**Material provided**
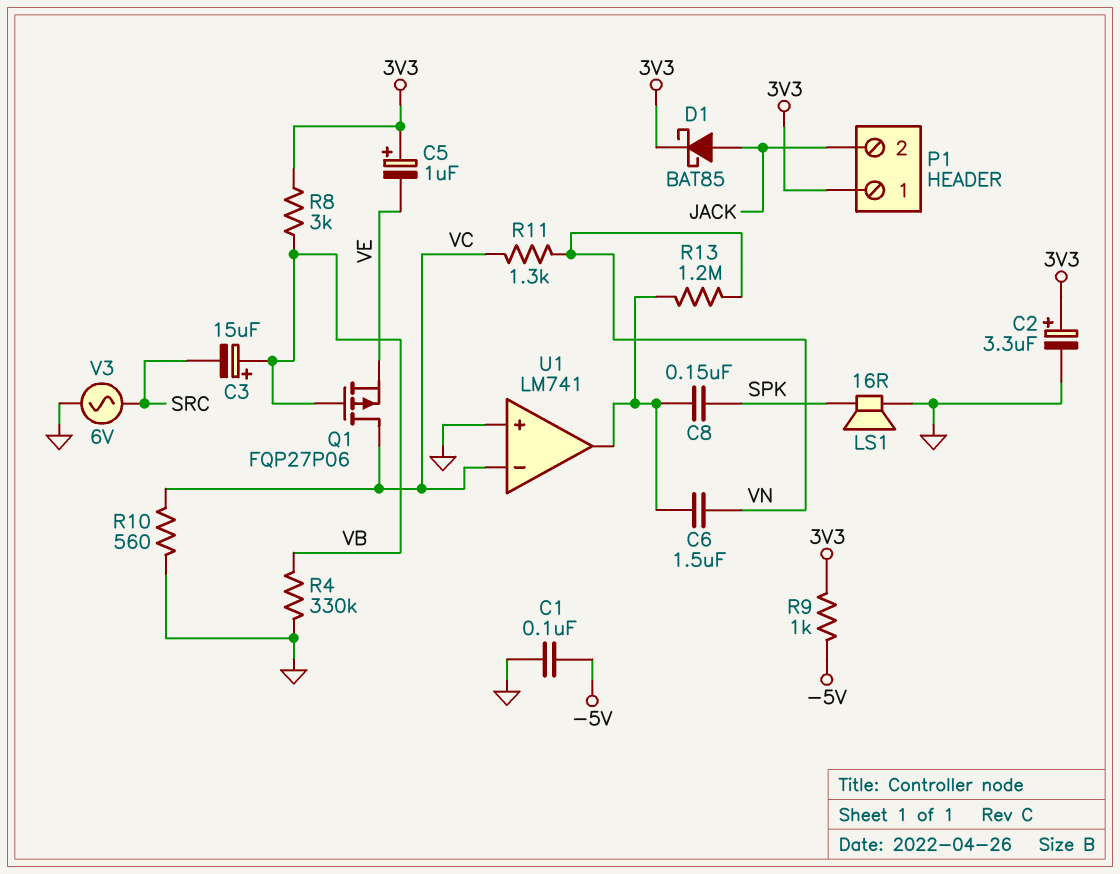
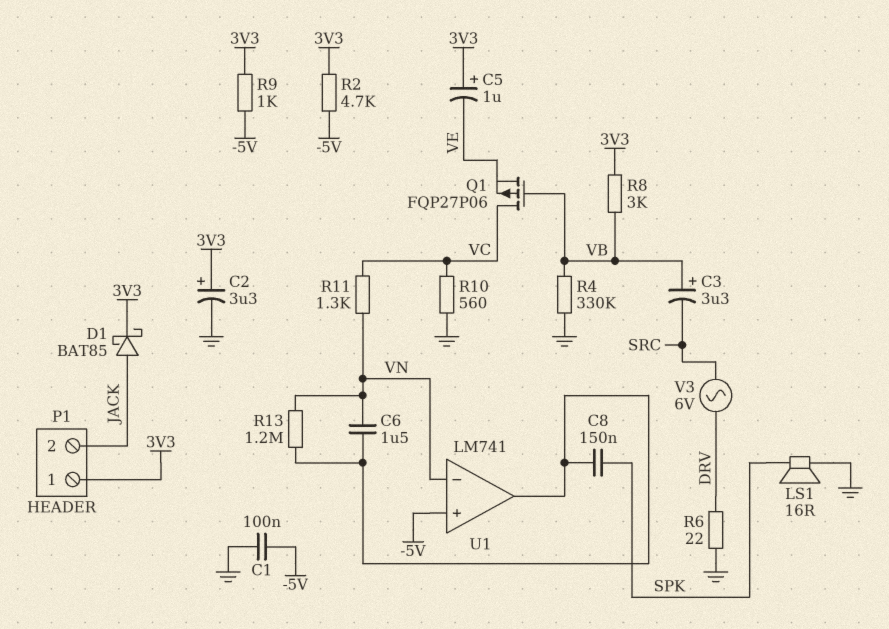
C3: 15uF (plus VB, minus SRC) -> 3.3uF (plus VB, minus SRC)
R2: none -> 4.7k (-5V, 3V3)
R6: none -> 22 (DRV, GND)
U1 pin in+: GND -> -5V
U1 pin in-: VC -> VN
V3: AC 6V (GND, SRC) -> AC 6V (DRV, SRC)

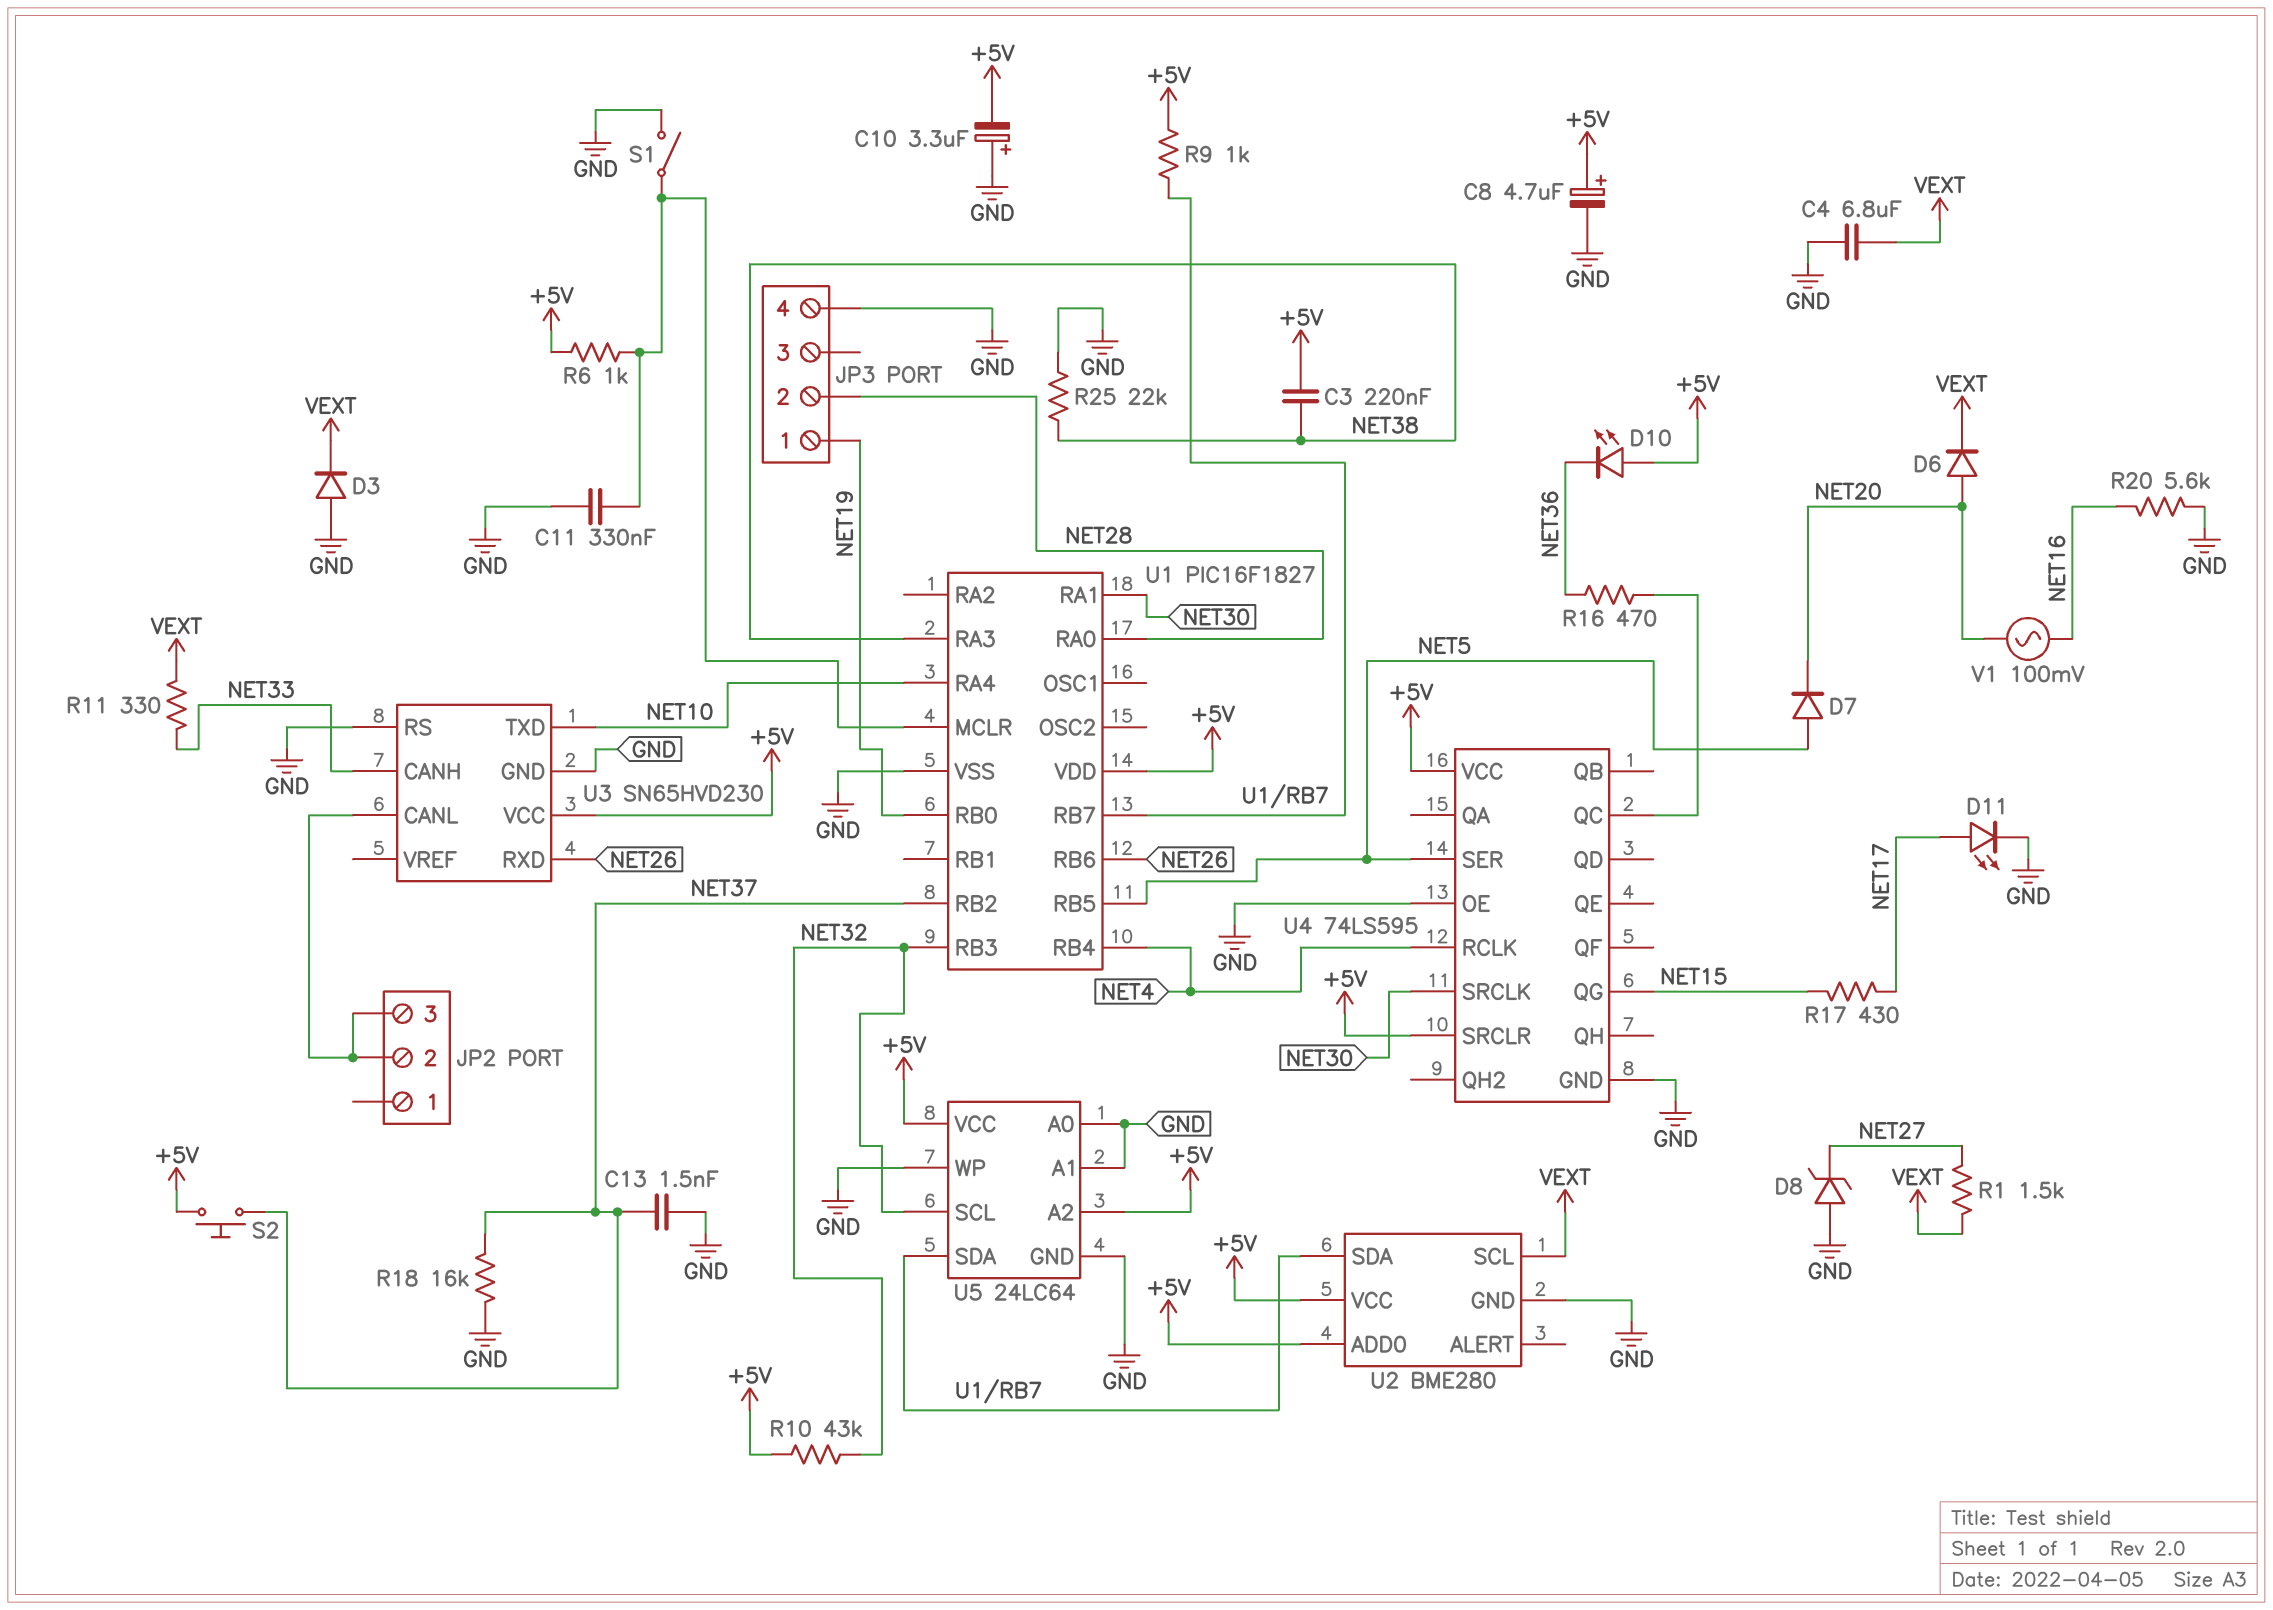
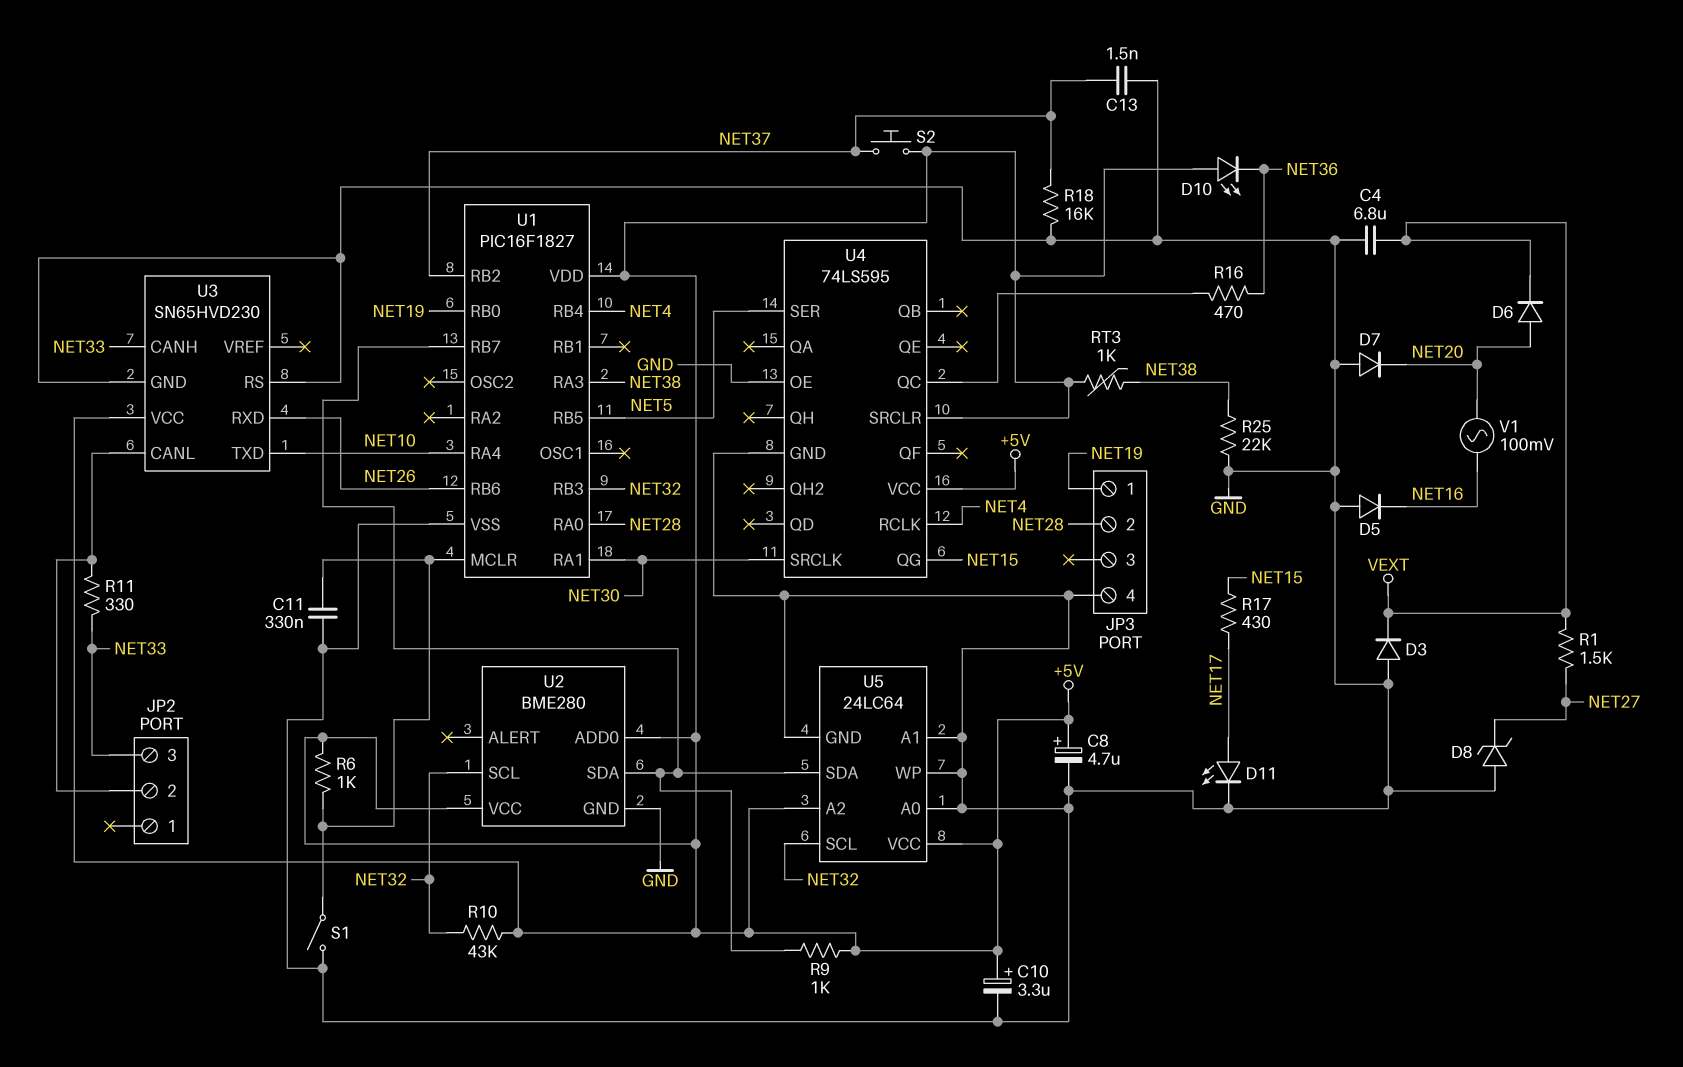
C3: 220nF (+5V, NET38) -> none
C10: 3.3uF (plus GND, minus +5V) -> 3.3uF (plus +5V, minus GND)
D5: none -> diode (A GND, K NET16)
D7: diode (A NET5, K NET20) -> diode (A GND, K NET20)
JP2 pin 3: JP2/2 -> NET33
R11: 330 (NET33, VEXT) -> 330 (JP2/2, NET33)
R20: 5.6k (GND, NET16) -> none
RT3: none -> 1k (+5V, NET38)
U2 pin SCL: VEXT -> NET32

**Problem to work on**
The output must consist solely of the lines from the one containing "C10: 3.3uF (plus" through the end of the listing, unaltered.

**Answer to this task**
C10: 3.3uF (plus GND, minus +5V) -> 3.3uF (plus +5V, minus GND)
D5: none -> diode (A GND, K NET16)
D7: diode (A NET5, K NET20) -> diode (A GND, K NET20)
JP2 pin 3: JP2/2 -> NET33
R11: 330 (NET33, VEXT) -> 330 (JP2/2, NET33)
R20: 5.6k (GND, NET16) -> none
RT3: none -> 1k (+5V, NET38)
U2 pin SCL: VEXT -> NET32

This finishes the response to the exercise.